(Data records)
++++

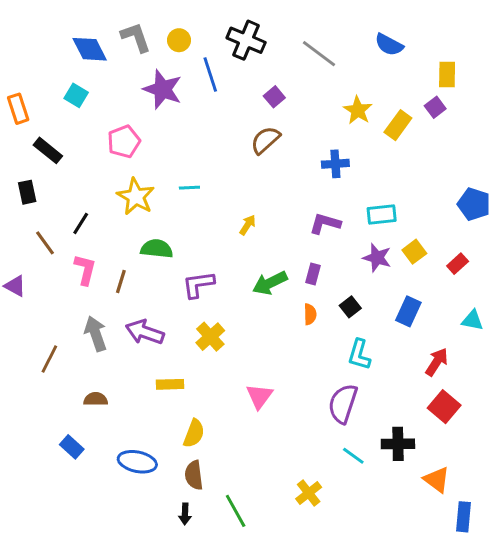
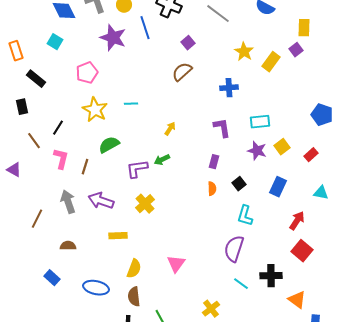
purple L-shape: (325, 223) -> (222, 128), turned 65
green semicircle: (157, 249) -> (109, 145), turned -35
green arrow: (270, 283) -> (162, 160), moved, size x0.7
pink triangle: (259, 396) -> (176, 264), moved

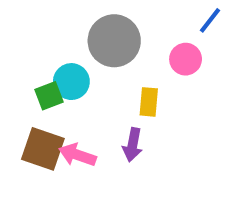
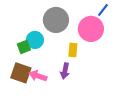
pink circle: (186, 59) -> (91, 29), size x1.6

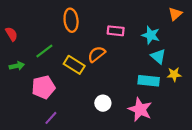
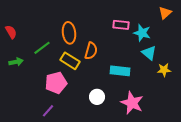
orange ellipse: (71, 20) -> (69, 33), moved
pink rectangle: (116, 31) -> (121, 25), moved
orange semicircle: (97, 54) -> (91, 51), turned 144
cyan rectangle: (149, 81) -> (120, 71), moved
pink pentagon: (43, 87) -> (56, 83), moved

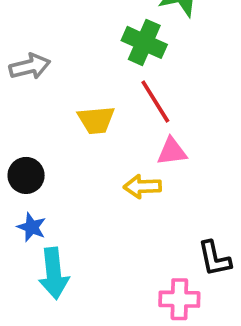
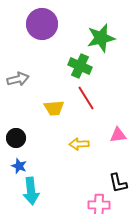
pink triangle: (172, 151) -> (118, 135), moved

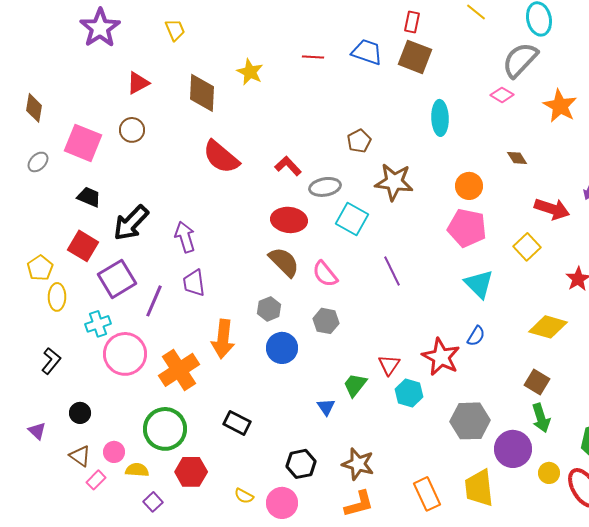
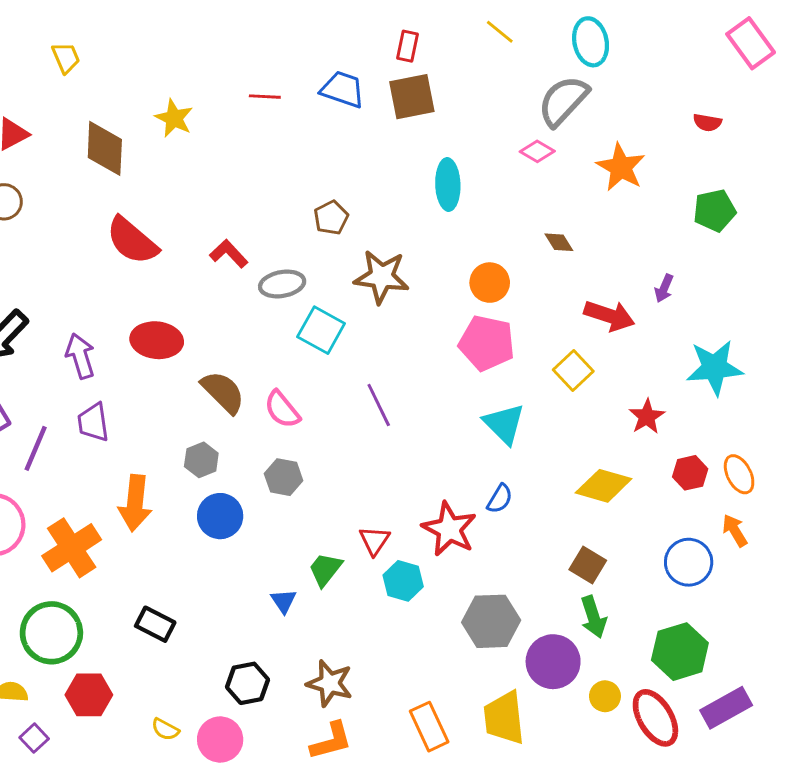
brown square: (415, 57) -> (412, 97), turned -32
red ellipse: (289, 220) -> (157, 340), moved

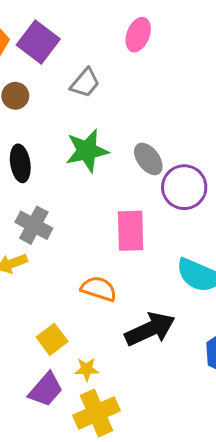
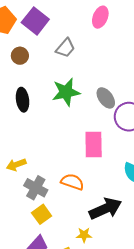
gray cross: (34, 225) -> (36, 188), moved
yellow star: (87, 369) -> (84, 235), moved

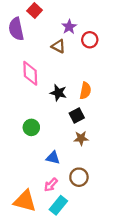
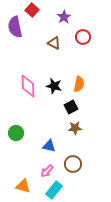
purple star: (69, 27) -> (64, 17), moved
pink diamond: (30, 73) -> (28, 86), moved
green circle: (31, 127) -> (16, 133), moved
orange triangle: (25, 201) -> (23, 186), size x0.7

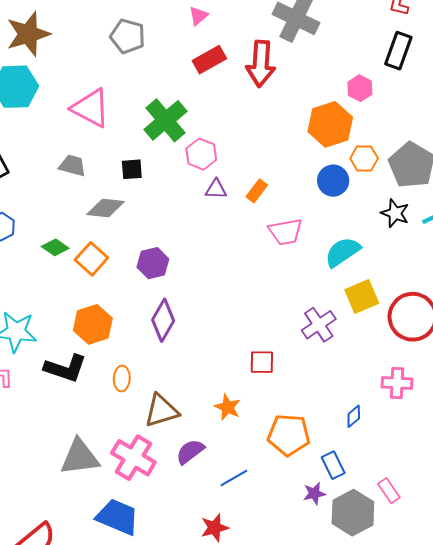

++++

Copy every line above that includes the string "ellipse".

orange ellipse: (71, 20) -> (69, 33), moved
red ellipse: (289, 220) -> (157, 340), moved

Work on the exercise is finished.